Object correspondence data
:::
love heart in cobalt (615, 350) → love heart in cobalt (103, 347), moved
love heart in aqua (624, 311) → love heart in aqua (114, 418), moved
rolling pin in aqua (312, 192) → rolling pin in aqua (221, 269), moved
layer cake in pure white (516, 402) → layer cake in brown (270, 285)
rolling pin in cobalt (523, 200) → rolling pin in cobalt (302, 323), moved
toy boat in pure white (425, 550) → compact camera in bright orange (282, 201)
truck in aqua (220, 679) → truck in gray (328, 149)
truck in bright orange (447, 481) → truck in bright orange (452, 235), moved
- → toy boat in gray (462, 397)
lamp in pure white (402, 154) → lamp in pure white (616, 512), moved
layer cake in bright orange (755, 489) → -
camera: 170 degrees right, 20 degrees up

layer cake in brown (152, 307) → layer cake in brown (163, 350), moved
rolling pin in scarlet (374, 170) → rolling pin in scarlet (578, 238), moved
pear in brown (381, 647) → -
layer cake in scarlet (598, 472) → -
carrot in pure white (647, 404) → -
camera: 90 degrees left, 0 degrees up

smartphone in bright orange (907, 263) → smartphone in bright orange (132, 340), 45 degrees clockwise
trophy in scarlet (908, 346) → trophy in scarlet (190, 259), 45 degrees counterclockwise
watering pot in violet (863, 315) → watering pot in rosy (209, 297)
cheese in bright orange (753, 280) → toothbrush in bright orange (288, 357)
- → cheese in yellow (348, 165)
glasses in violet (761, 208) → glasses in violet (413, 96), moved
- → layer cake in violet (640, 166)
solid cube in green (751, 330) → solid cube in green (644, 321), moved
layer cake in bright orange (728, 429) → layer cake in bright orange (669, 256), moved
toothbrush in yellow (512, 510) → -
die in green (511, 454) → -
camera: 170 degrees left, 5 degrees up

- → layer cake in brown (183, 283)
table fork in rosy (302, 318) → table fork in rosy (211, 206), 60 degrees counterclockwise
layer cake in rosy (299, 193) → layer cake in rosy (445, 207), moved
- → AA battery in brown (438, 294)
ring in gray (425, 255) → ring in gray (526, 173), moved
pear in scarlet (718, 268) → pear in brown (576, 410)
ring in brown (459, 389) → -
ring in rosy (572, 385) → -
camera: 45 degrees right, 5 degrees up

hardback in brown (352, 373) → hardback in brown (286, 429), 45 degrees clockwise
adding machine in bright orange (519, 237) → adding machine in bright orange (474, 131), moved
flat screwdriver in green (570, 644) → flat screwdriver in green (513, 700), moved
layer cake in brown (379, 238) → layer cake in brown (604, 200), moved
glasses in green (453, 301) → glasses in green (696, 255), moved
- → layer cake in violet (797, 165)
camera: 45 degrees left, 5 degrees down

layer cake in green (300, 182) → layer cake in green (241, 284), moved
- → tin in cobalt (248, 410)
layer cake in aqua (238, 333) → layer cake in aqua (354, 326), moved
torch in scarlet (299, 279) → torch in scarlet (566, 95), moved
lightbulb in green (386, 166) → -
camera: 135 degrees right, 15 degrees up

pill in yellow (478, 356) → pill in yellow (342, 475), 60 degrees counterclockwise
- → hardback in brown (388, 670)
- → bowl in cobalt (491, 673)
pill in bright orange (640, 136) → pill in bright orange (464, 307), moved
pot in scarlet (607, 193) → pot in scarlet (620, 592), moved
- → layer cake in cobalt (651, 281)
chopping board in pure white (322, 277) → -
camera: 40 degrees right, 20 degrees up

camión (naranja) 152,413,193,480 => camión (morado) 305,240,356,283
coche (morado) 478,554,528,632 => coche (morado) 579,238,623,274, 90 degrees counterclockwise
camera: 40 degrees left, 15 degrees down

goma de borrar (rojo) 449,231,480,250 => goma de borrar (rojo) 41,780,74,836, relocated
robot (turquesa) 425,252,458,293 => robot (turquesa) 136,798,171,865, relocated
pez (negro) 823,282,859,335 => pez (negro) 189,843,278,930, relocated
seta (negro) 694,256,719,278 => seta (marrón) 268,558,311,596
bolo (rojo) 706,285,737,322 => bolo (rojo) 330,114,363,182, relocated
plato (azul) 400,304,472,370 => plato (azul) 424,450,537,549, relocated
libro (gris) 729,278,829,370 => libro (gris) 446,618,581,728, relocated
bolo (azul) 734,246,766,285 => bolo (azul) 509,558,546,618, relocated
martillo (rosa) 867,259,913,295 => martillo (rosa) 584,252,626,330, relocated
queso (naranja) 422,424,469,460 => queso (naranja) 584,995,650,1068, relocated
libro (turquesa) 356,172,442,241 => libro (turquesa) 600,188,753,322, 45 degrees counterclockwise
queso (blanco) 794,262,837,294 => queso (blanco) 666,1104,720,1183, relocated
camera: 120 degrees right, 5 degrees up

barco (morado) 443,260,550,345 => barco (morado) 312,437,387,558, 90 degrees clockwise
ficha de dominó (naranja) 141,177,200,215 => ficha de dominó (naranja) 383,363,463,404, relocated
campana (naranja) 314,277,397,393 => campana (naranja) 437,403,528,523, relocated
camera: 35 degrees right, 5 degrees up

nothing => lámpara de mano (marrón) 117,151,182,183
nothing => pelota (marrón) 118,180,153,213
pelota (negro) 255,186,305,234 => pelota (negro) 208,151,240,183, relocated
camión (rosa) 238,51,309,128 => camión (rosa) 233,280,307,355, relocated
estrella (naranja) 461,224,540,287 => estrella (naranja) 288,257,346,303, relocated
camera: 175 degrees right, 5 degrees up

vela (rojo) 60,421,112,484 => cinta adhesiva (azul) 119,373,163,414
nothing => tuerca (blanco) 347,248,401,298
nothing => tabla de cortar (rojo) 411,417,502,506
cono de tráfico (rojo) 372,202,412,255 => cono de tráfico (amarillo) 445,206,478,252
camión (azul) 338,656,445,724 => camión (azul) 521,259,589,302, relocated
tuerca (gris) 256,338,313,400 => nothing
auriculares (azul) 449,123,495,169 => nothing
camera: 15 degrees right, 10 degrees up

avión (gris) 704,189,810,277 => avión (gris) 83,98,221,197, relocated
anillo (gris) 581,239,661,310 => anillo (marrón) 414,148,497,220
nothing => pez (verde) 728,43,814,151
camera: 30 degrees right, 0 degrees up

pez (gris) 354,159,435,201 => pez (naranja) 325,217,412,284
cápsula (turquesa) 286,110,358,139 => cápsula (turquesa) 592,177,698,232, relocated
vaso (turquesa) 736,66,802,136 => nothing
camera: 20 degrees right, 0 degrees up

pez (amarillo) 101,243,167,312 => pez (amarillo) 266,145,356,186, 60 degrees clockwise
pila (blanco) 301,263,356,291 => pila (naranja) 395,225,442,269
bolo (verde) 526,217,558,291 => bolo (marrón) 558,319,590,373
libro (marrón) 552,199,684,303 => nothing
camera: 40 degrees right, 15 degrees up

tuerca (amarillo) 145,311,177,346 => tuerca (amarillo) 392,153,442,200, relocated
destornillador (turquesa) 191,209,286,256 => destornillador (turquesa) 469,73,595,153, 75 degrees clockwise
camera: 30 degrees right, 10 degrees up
:::
EXERCISE DETAILS: Would you output, unchanged, each line from the start of the records to the line that holds "truck in aqua", both included and nothing else?

SOLUTION TO THIS EXERCISE:
love heart in cobalt (615, 350) → love heart in cobalt (103, 347), moved
love heart in aqua (624, 311) → love heart in aqua (114, 418), moved
rolling pin in aqua (312, 192) → rolling pin in aqua (221, 269), moved
layer cake in pure white (516, 402) → layer cake in brown (270, 285)
rolling pin in cobalt (523, 200) → rolling pin in cobalt (302, 323), moved
toy boat in pure white (425, 550) → compact camera in bright orange (282, 201)
truck in aqua (220, 679) → truck in gray (328, 149)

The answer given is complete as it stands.